§ **DATA SHOWN**:
--- START ---
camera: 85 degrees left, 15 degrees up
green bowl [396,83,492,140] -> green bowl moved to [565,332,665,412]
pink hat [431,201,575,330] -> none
--- END ---
§ **PROBLEM STATEMENT**:
When answering, write out each of the lines above exactly as given.

§ **YOUR RESPONSE**:
camera: 85 degrees left, 15 degrees up
green bowl [396,83,492,140] -> green bowl moved to [565,332,665,412]
pink hat [431,201,575,330] -> none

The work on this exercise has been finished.